::: Data supplied
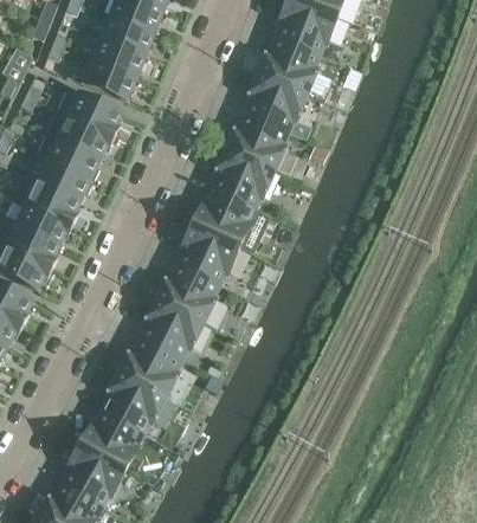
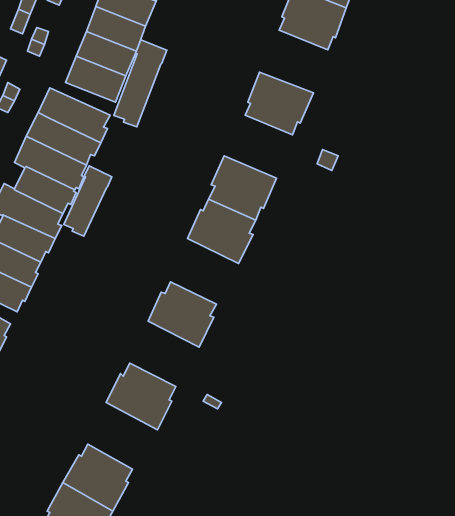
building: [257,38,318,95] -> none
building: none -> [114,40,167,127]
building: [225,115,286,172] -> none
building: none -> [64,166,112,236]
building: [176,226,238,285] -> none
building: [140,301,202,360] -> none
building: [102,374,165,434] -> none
::::::
::: Data supplied
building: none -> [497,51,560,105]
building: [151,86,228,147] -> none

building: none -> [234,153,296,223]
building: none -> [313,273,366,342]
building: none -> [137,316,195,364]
::::::
::: Data supplied
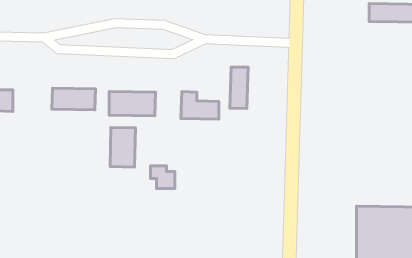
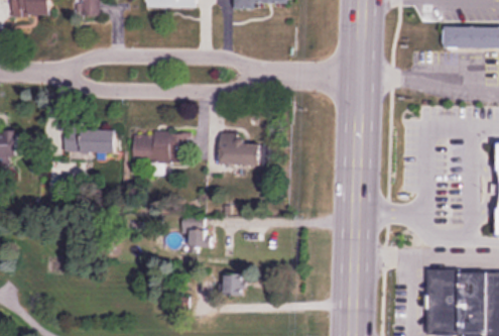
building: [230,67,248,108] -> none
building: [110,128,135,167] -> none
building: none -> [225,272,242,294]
::::::
§ **Directions for this task**:
Above is a listing; print exactly its lines from the one with "building: [140,301,202,360] -> none" through the one with "building: [102,374,165,434] -> none", and no other lines.

§ **Answer for the task**:
building: [140,301,202,360] -> none
building: [102,374,165,434] -> none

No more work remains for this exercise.